Task details: Keep the wording of the records intact as you retype them, and omit every image.

_ _ _ _

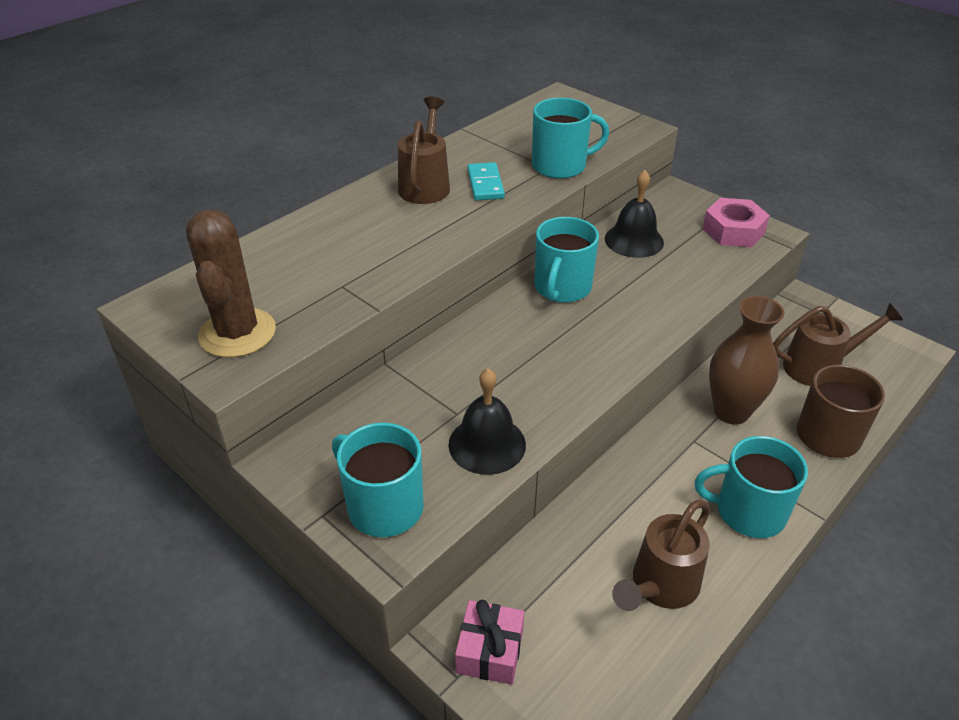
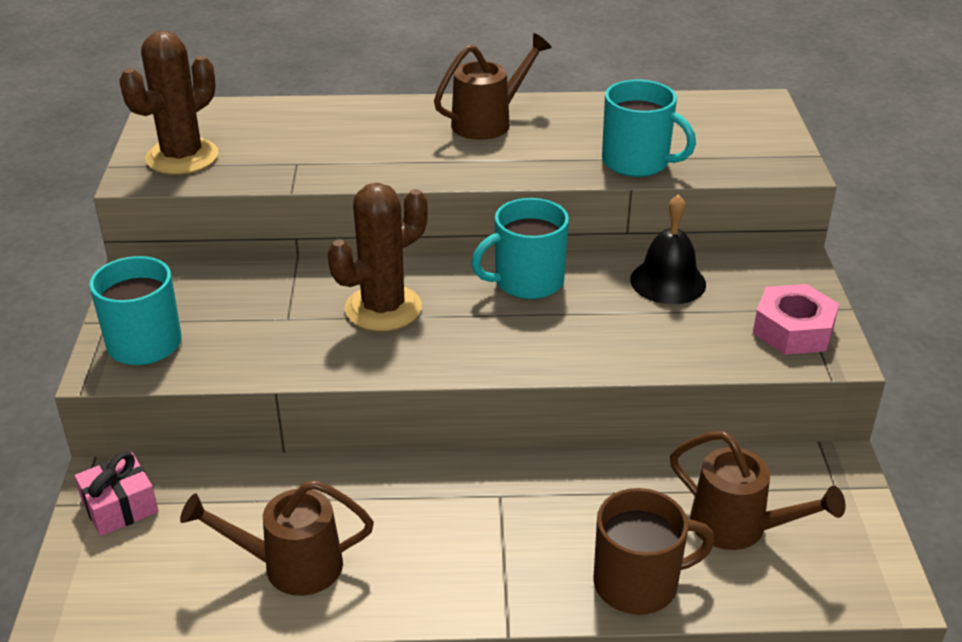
camera: 45 degrees right, 5 degrees down
(485, 184) = (539, 145): turquoise domino -> none
(487, 444) = (271, 351): black bell -> none
(508, 362) = (383, 308): none -> brown cactus
(731, 411) = (575, 498): brown vase -> none
(748, 511) = (450, 577): turquoise mug -> none

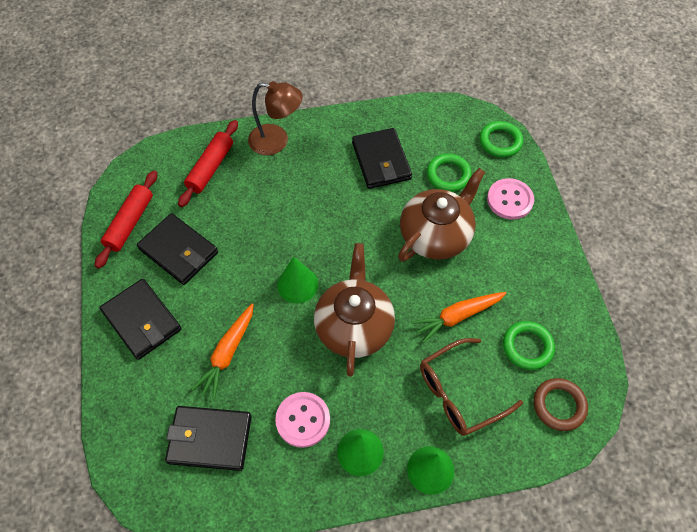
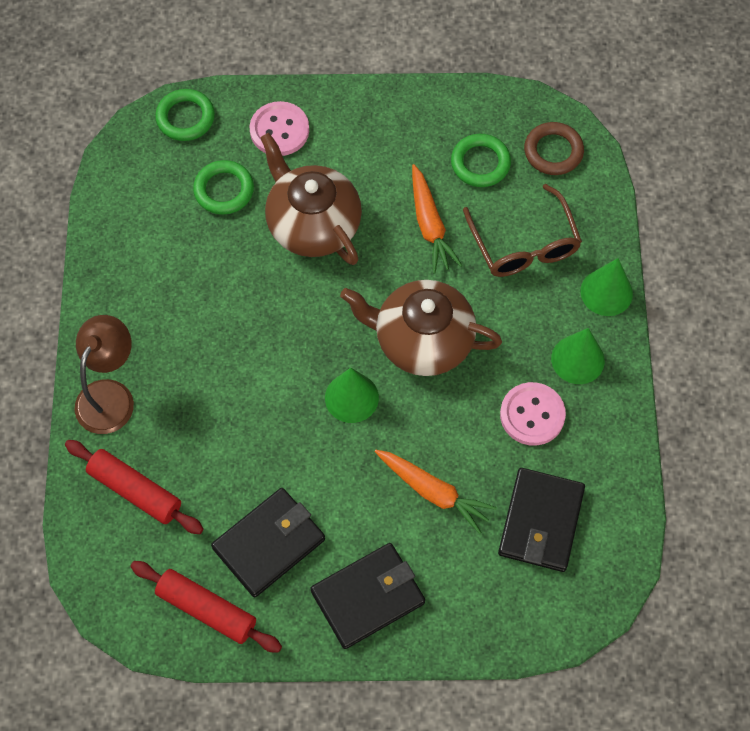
camera: 80 degrees left, 5 degrees up
(381, 161) = (180, 265): black wallet -> none

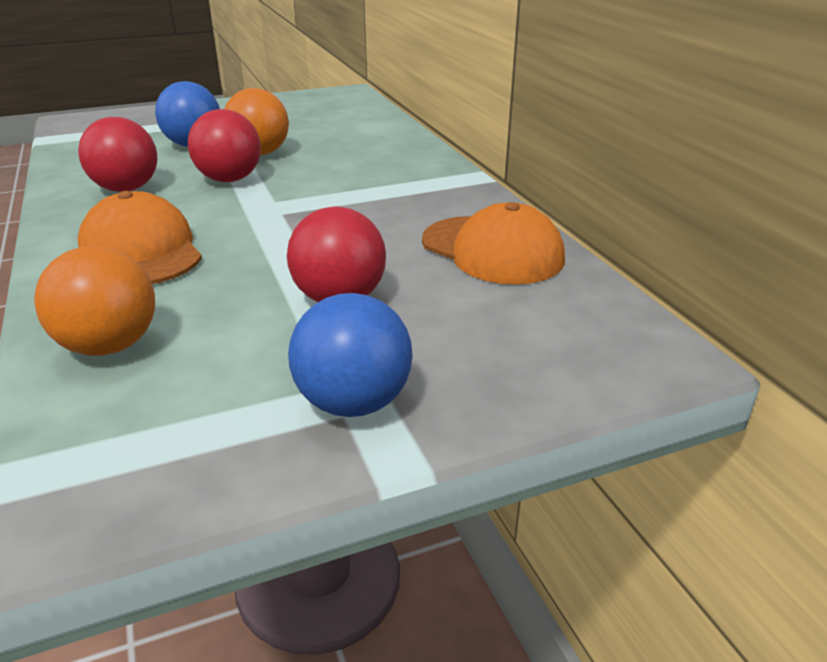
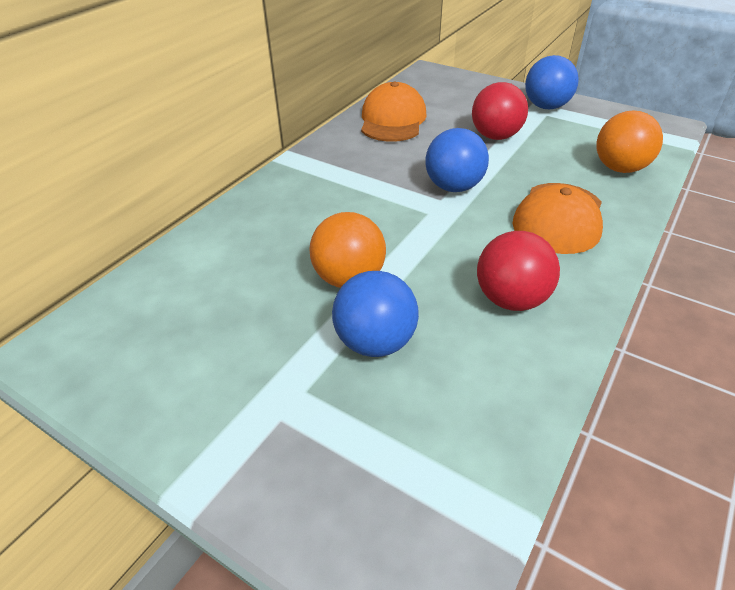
camera: 125 degrees left, 10 degrees up
(229, 179) = (422, 256): red ball -> none
(287, 226) = (453, 187): none -> blue ball

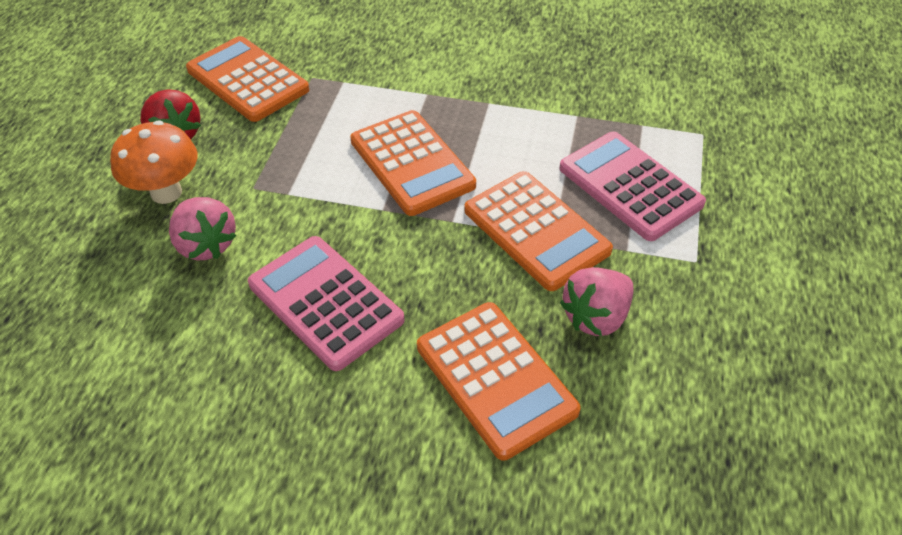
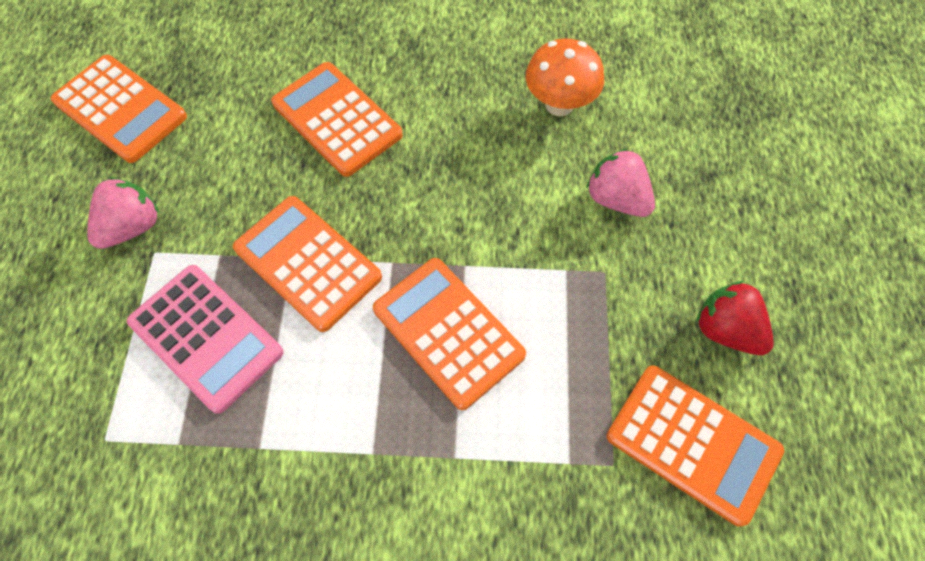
camera: 170 degrees right, 15 degrees up
(166, 192) = (687, 251): orange mushroom -> orange mushroom (559, 104)
(325, 302) = (487, 161): pink calculator -> none
(596, 317) = (254, 181): pink strawberry -> pink strawberry (132, 227)
(788, 437) = (120, 109): none -> orange calculator

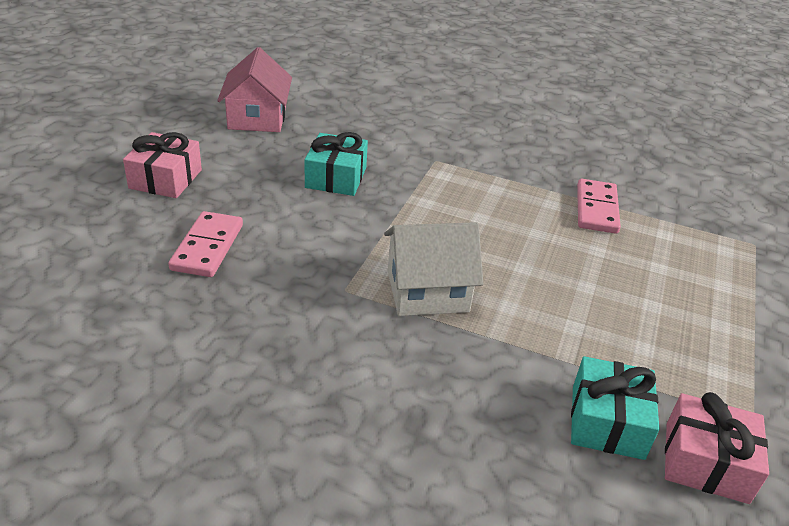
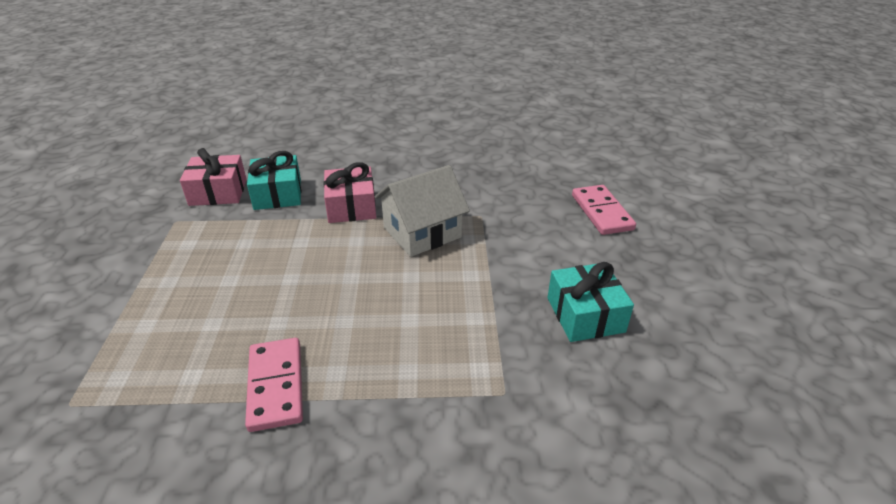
camera: 160 degrees right, 0 degrees up
(165, 179) = (715, 254): pink gift -> pink gift (351, 207)
(257, 118) = (772, 376): pink house -> none

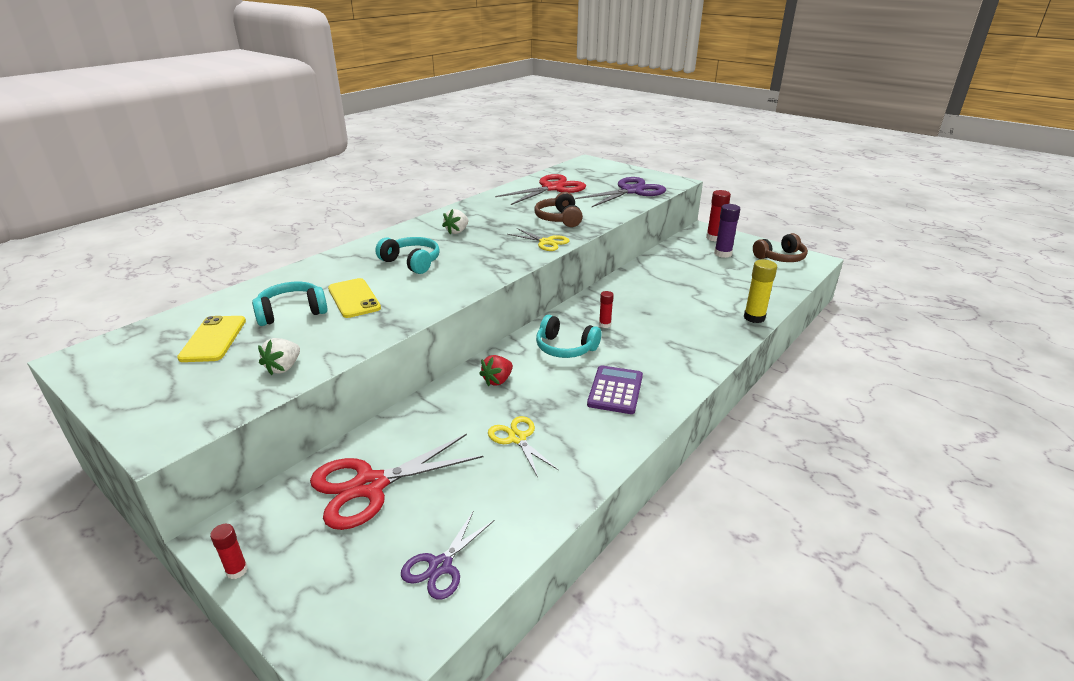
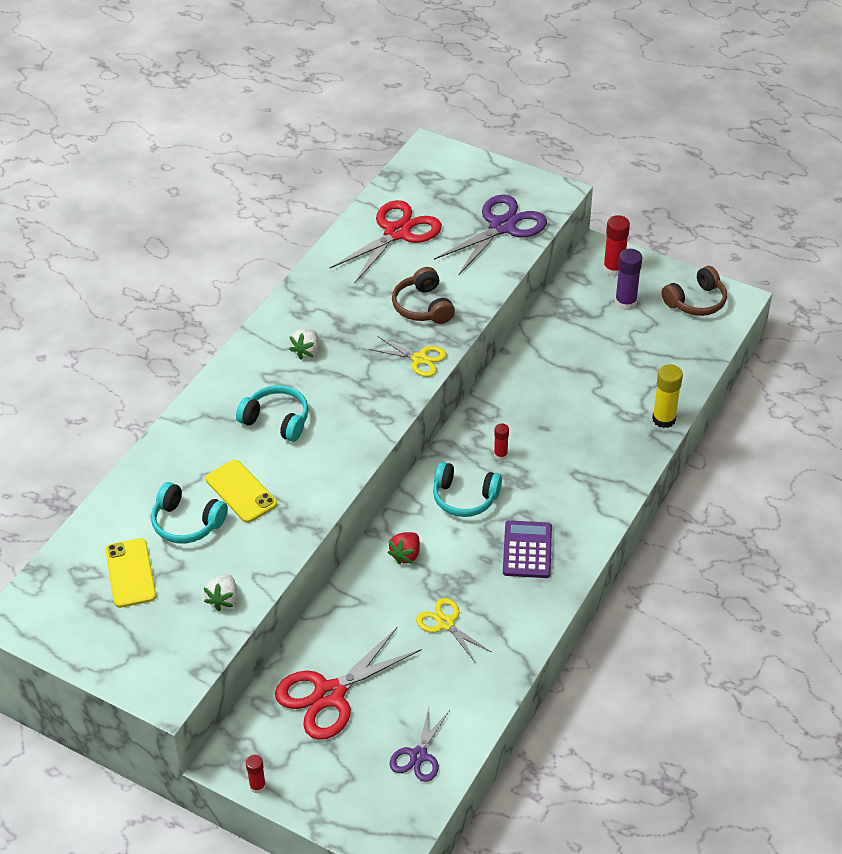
camera: 10 degrees left, 15 degrees up
(292, 312) = (187, 523): turquoise headphones -> turquoise headphones turned 120 degrees counterclockwise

_ _ _ _

Task solution:
camera: 45 degrees right, 5 degrees down
(485, 184) = (539, 145): turquoise domino -> none
(487, 444) = (271, 351): black bell -> none
(508, 362) = (383, 308): none -> brown cactus
(731, 411) = (575, 498): brown vase -> none
(748, 511) = (450, 577): turquoise mug -> none

camera: 80 degrees left, 5 degrees up
(381, 161) = (180, 265): black wallet -> none

camera: 125 degrees left, 10 degrees up
(229, 179) = (422, 256): red ball -> none
(287, 226) = (453, 187): none -> blue ball

camera: 170 degrees right, 15 degrees up
(166, 192) = (687, 251): orange mushroom -> orange mushroom (559, 104)
(325, 302) = (487, 161): pink calculator -> none
(596, 317) = (254, 181): pink strawberry -> pink strawberry (132, 227)
(788, 437) = (120, 109): none -> orange calculator

camera: 160 degrees right, 0 degrees up
(165, 179) = (715, 254): pink gift -> pink gift (351, 207)
(257, 118) = (772, 376): pink house -> none

camera: 10 degrees left, 15 degrees up
(292, 312) = (187, 523): turquoise headphones -> turquoise headphones turned 120 degrees counterclockwise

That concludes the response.